**RECORDS SUPPLIED**
....

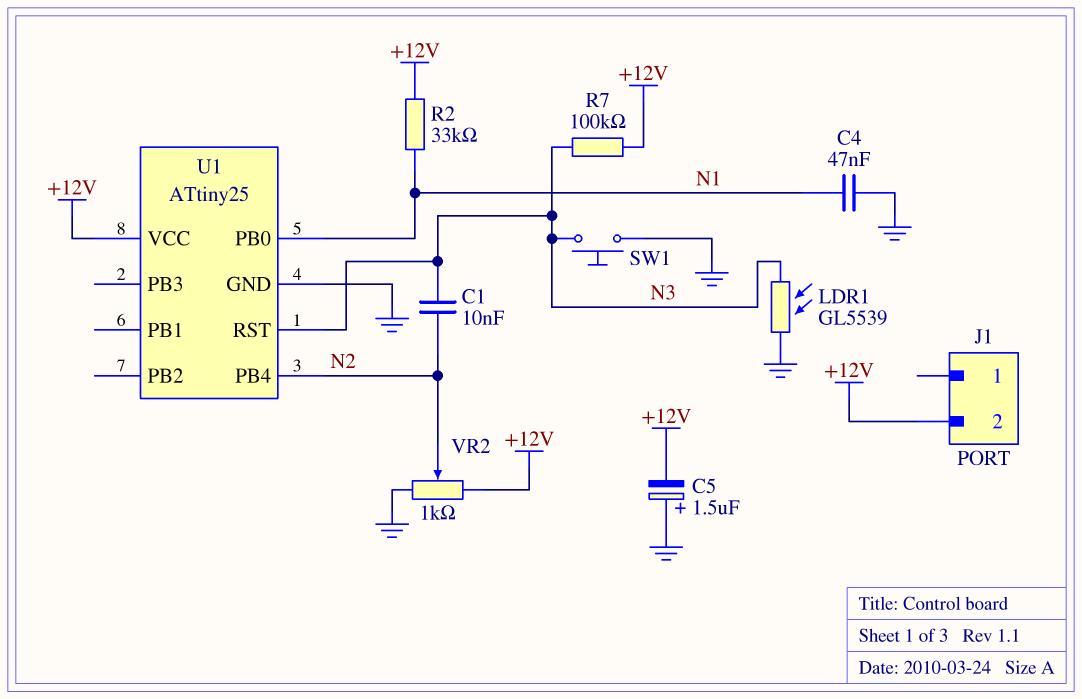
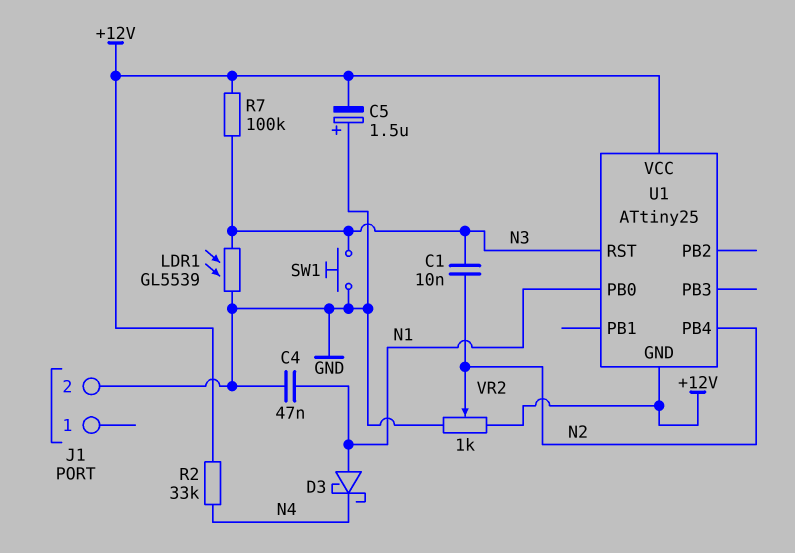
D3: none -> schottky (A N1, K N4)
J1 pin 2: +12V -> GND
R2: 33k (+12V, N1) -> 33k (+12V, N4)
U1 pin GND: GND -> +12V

....

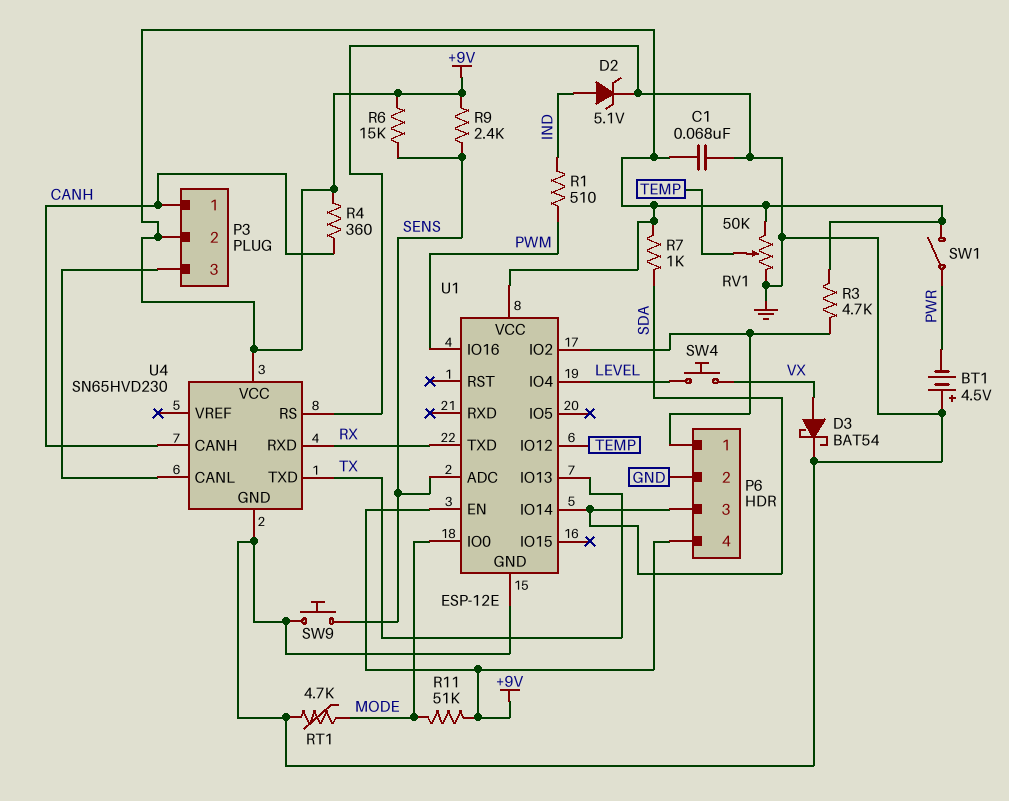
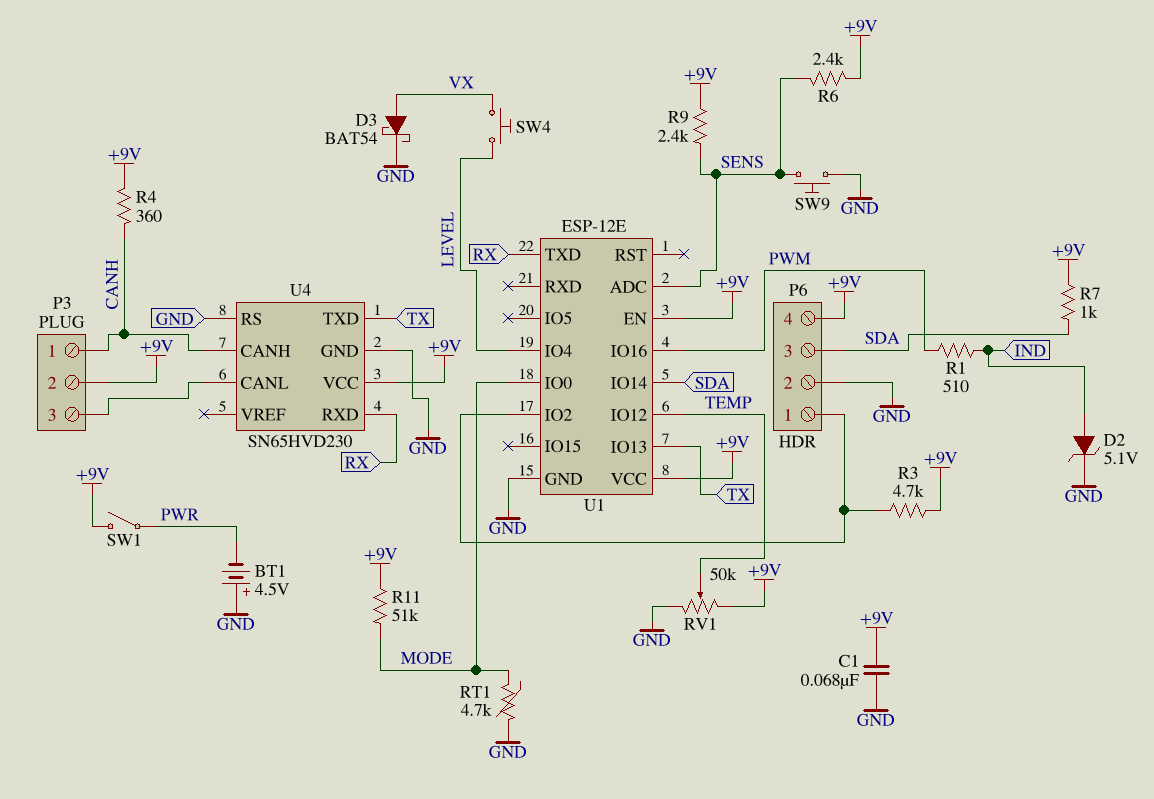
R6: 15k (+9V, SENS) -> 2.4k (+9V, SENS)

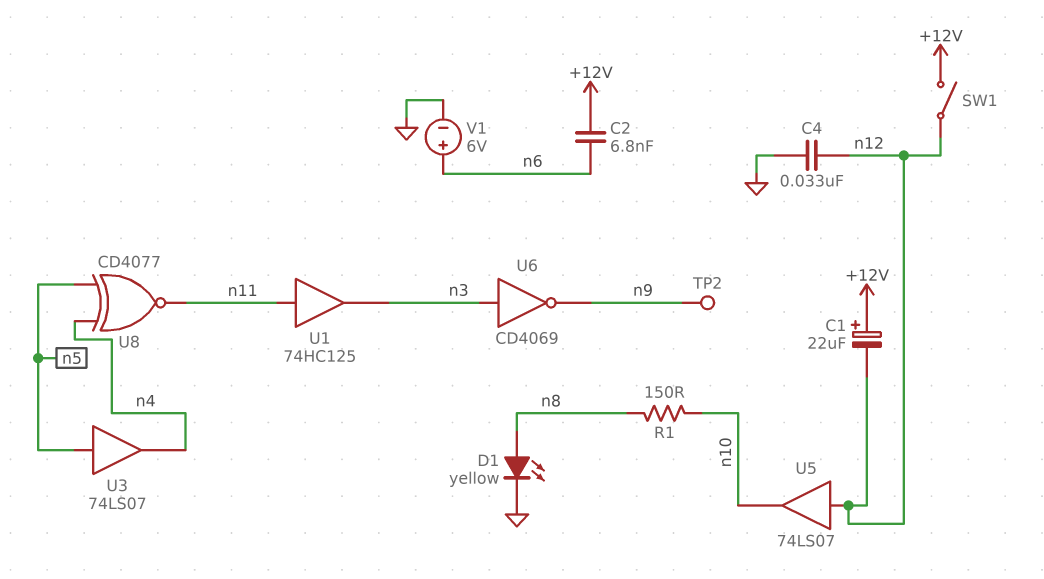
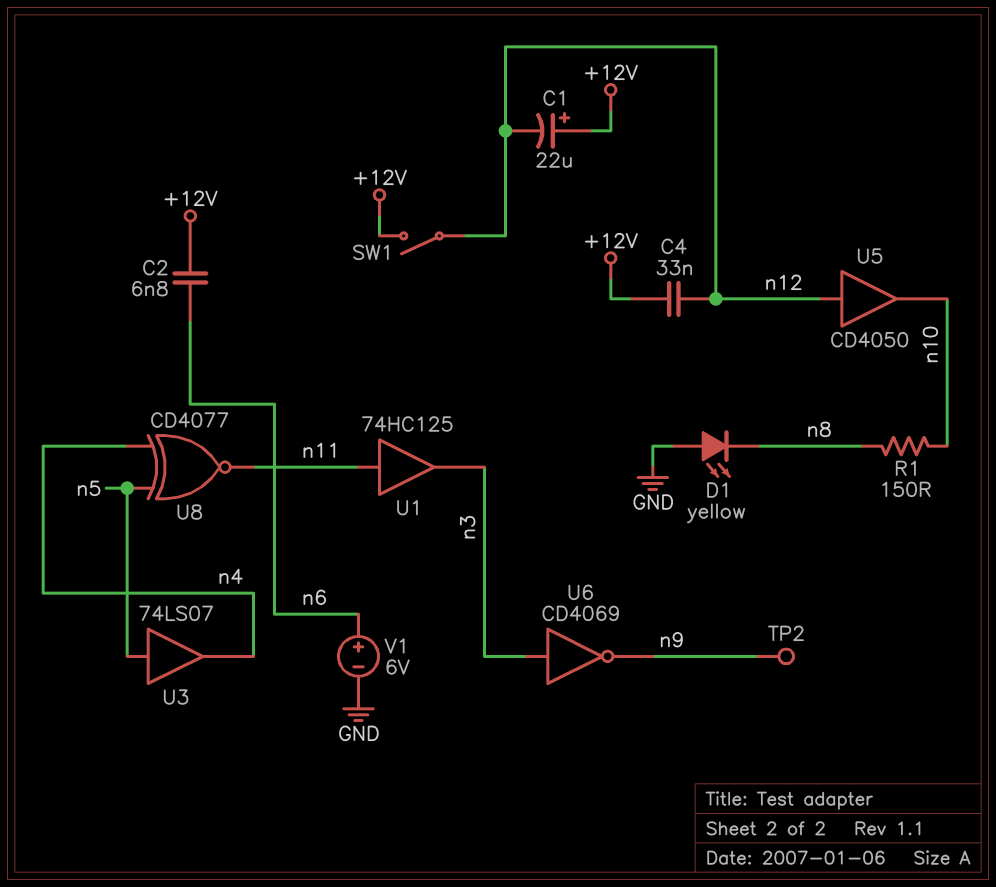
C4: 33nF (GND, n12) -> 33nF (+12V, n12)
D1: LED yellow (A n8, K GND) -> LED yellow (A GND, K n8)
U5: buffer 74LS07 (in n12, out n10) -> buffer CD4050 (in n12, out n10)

....

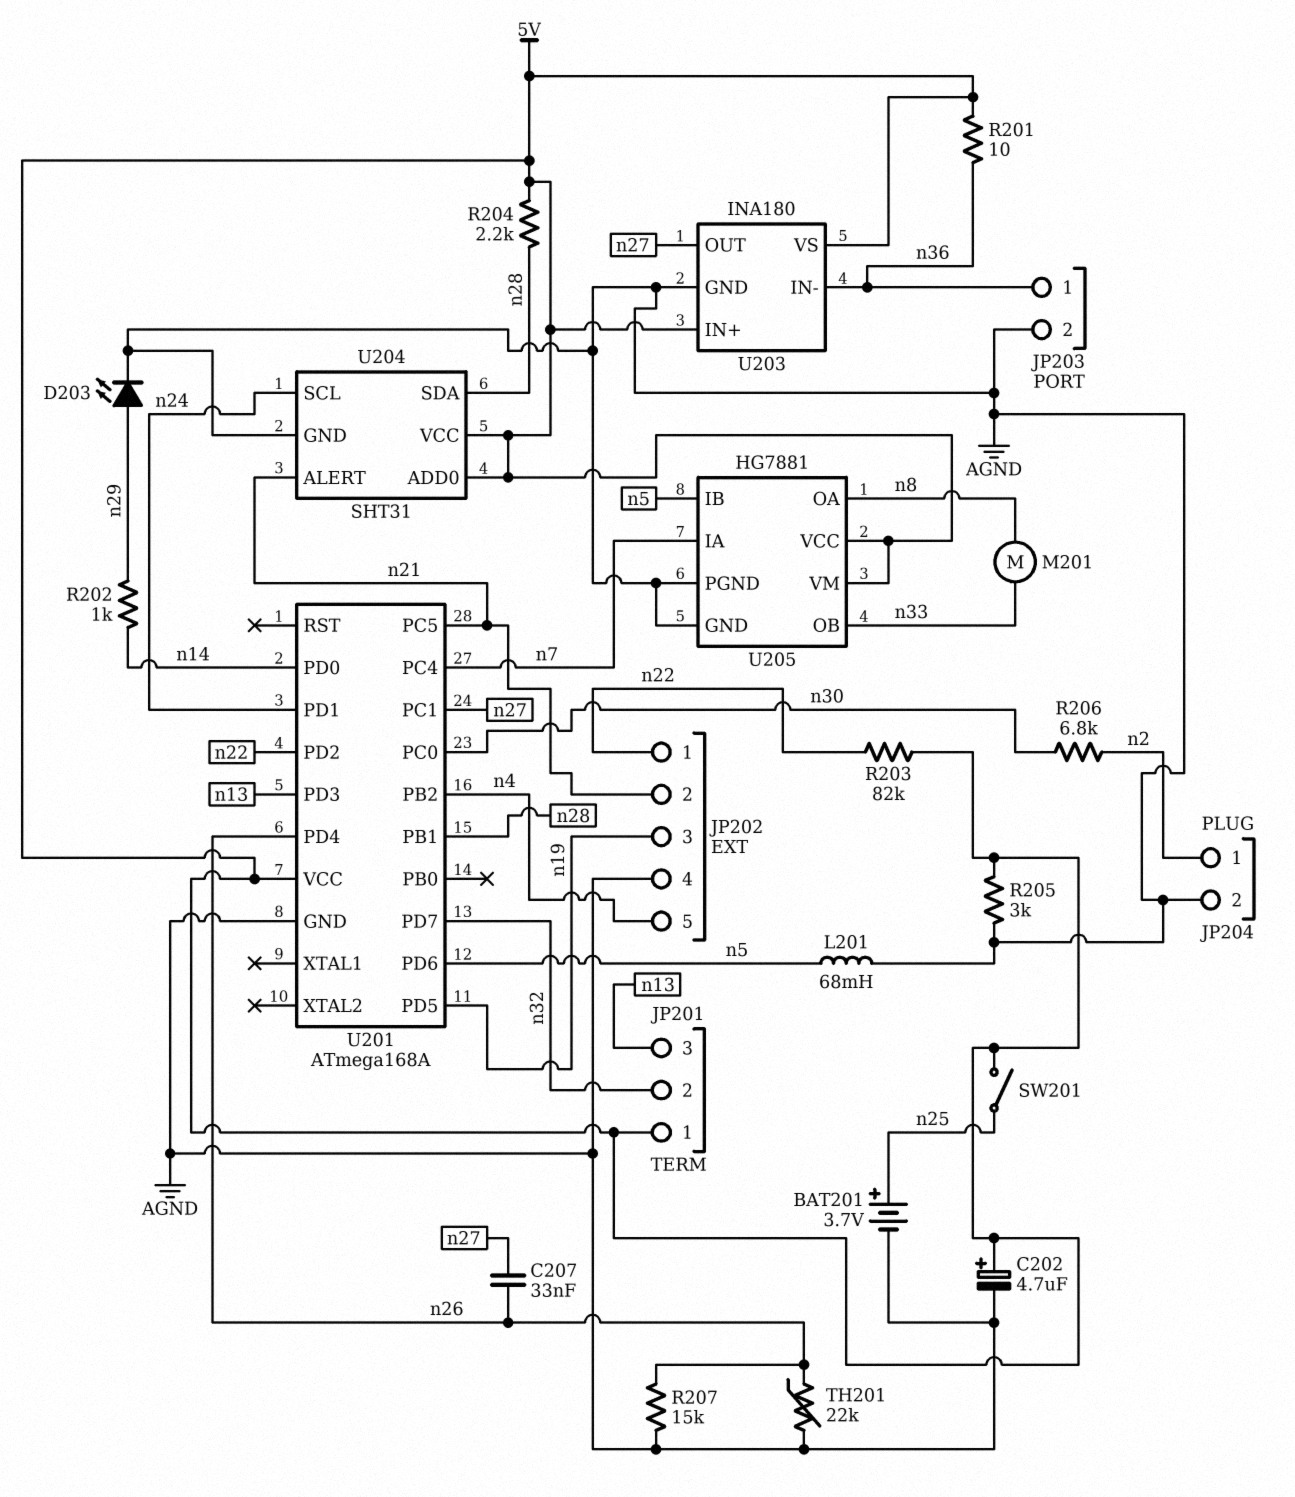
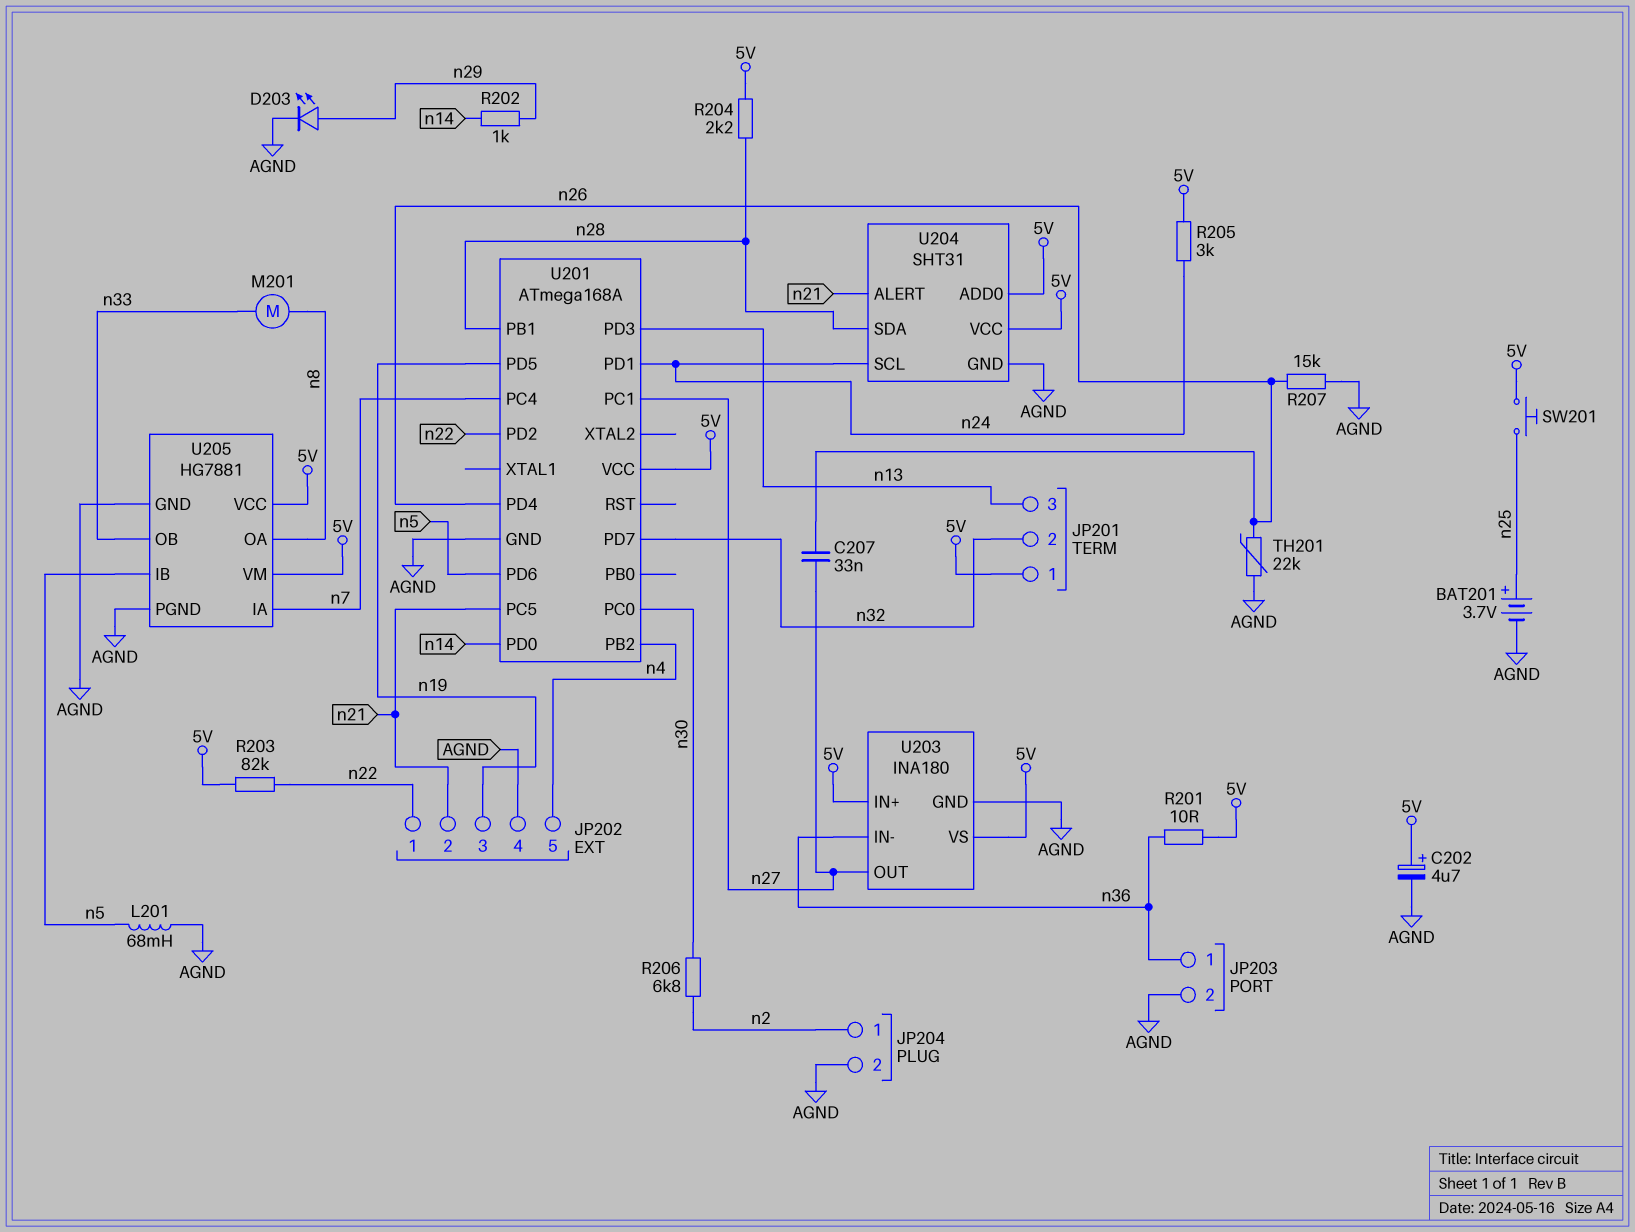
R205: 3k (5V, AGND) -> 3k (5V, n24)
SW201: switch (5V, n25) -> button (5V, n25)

....

**THE PROBLEM**
All lines above from the one containing "C4: 33nF (GND, n12) -> 33nF (+12V, n12)" to the one containing "U5: buffer 74LS07" must be repeated exactly, both lines included, and no others.

**EXERCISE RESPONSE**
C4: 33nF (GND, n12) -> 33nF (+12V, n12)
D1: LED yellow (A n8, K GND) -> LED yellow (A GND, K n8)
U5: buffer 74LS07 (in n12, out n10) -> buffer CD4050 (in n12, out n10)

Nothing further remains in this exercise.